(Records excerpted from a collection)
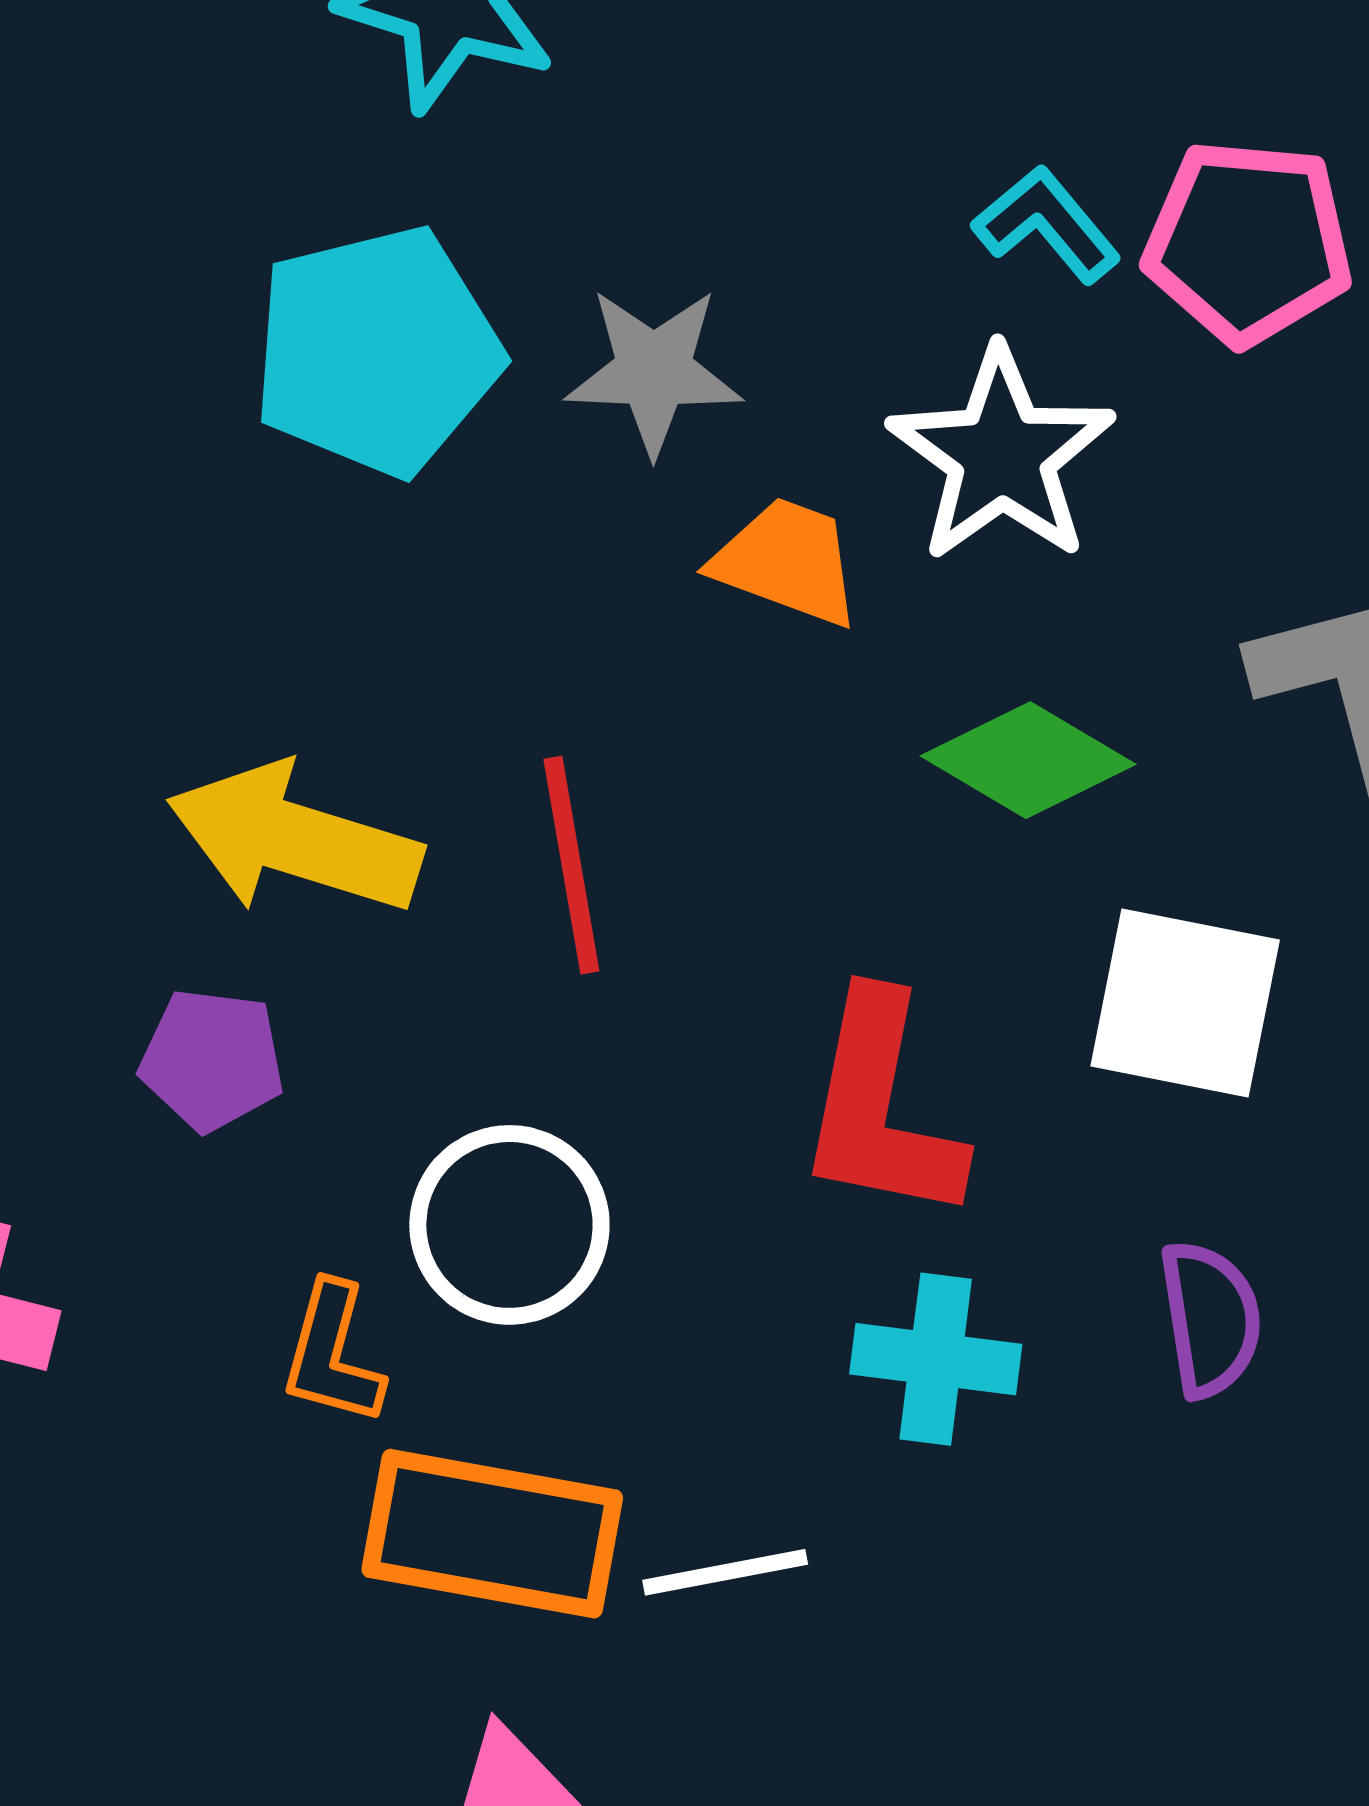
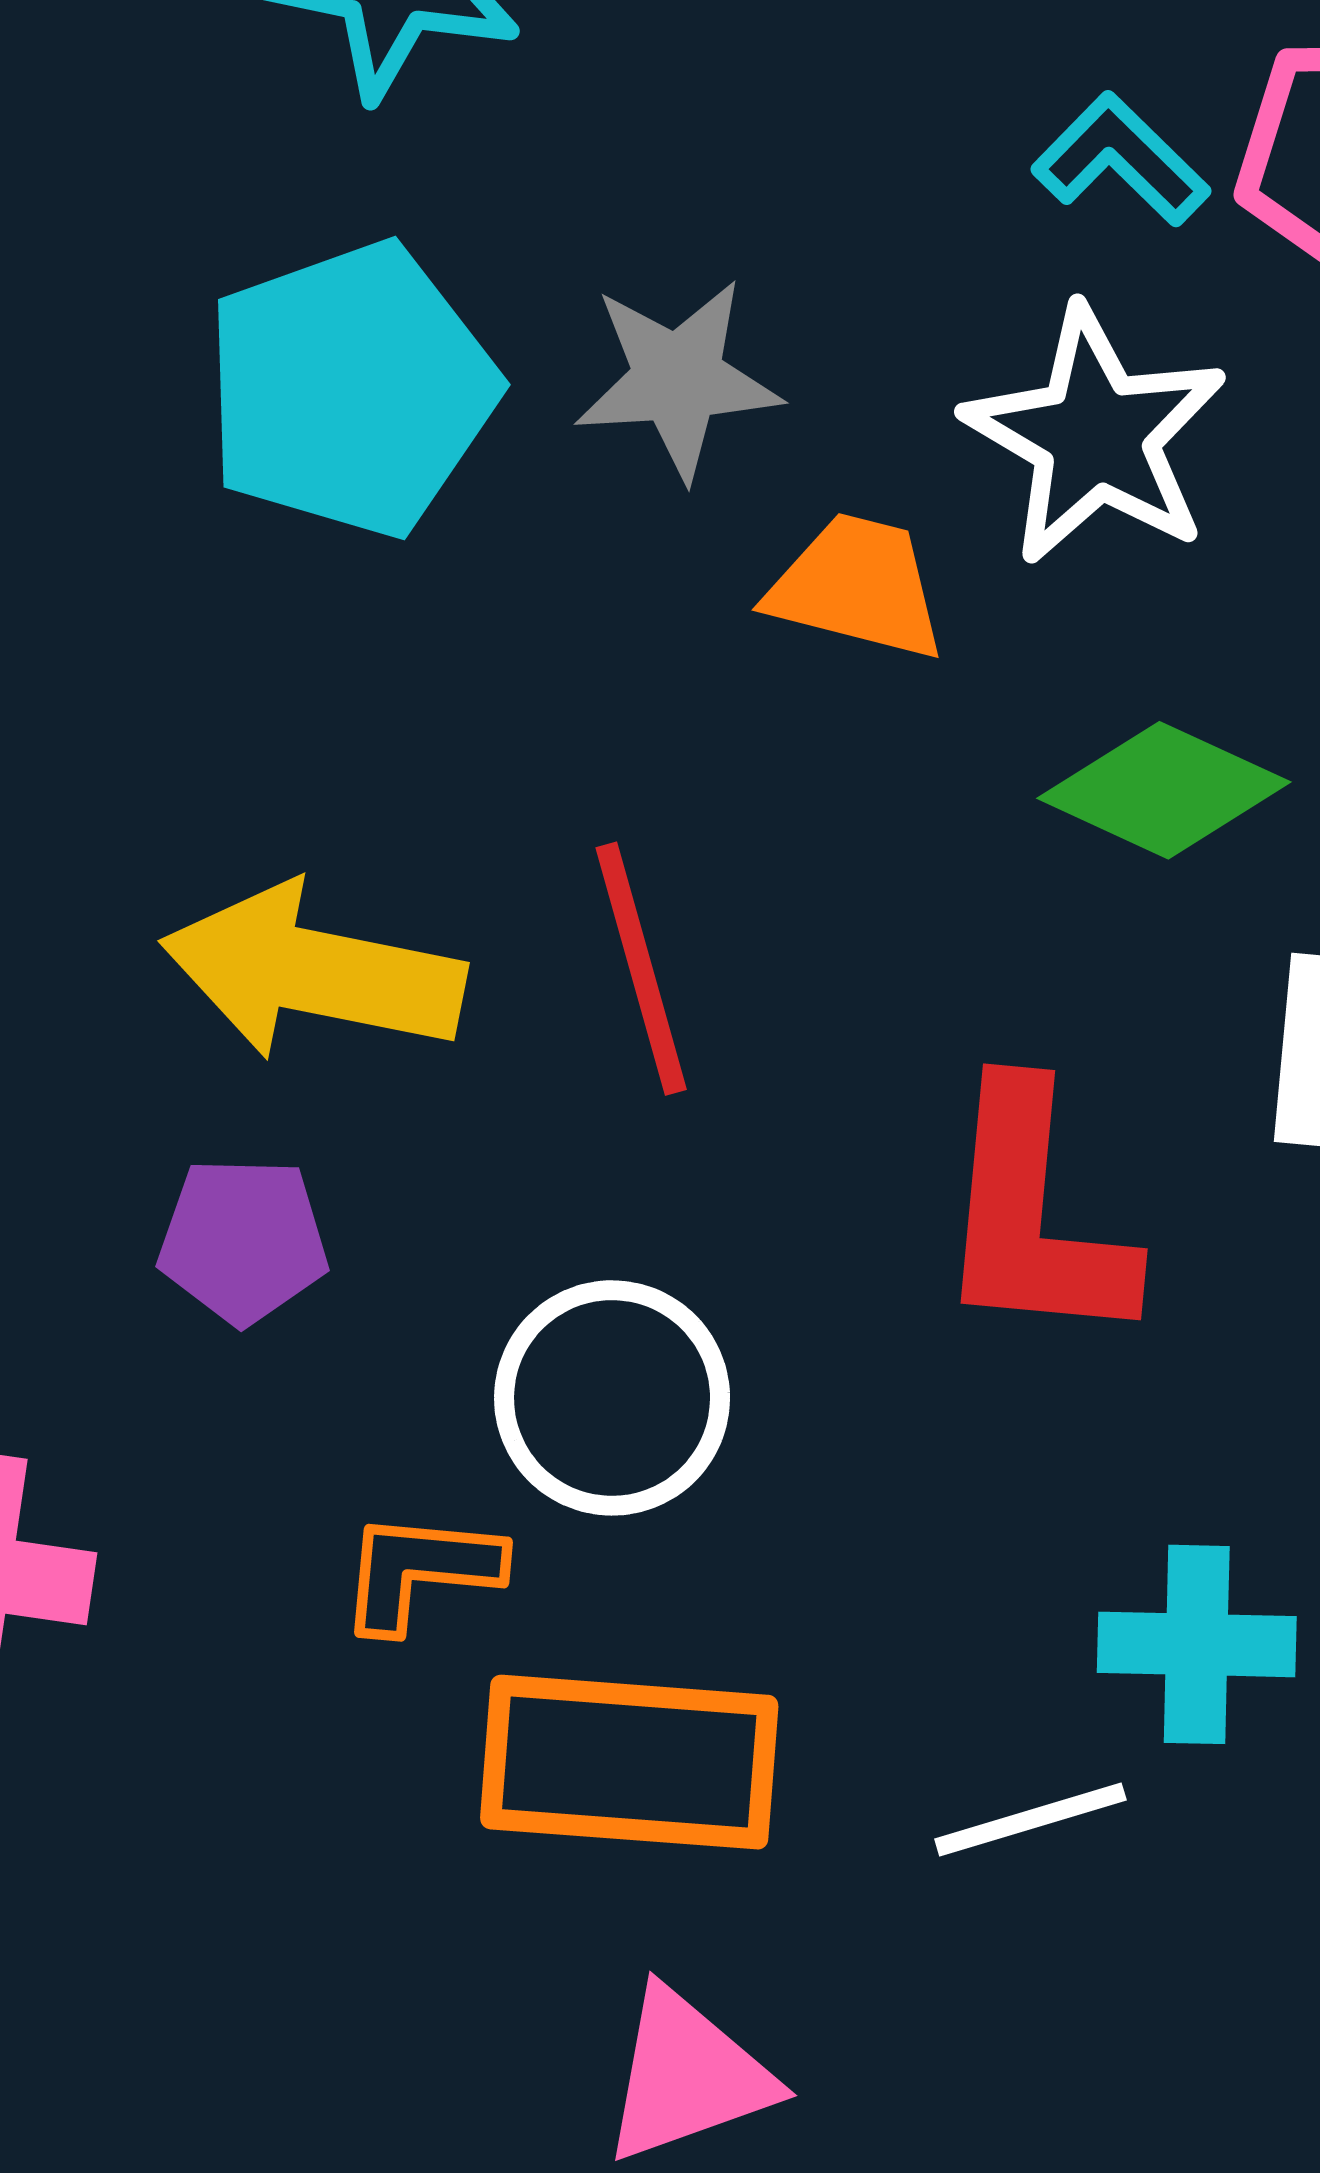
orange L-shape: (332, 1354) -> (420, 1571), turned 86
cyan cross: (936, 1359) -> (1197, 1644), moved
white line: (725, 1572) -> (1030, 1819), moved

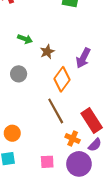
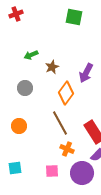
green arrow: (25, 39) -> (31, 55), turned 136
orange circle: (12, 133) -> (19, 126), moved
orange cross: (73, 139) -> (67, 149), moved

### WHAT YOU ARE ASKED TO DO
Give back all of the entries verbatim, but without pictures.

### OUTPUT BELOW
orange L-shape: (332, 1354) -> (420, 1571), turned 86
cyan cross: (936, 1359) -> (1197, 1644), moved
white line: (725, 1572) -> (1030, 1819), moved

green arrow: (25, 39) -> (31, 55), turned 136
orange circle: (12, 133) -> (19, 126), moved
orange cross: (73, 139) -> (67, 149), moved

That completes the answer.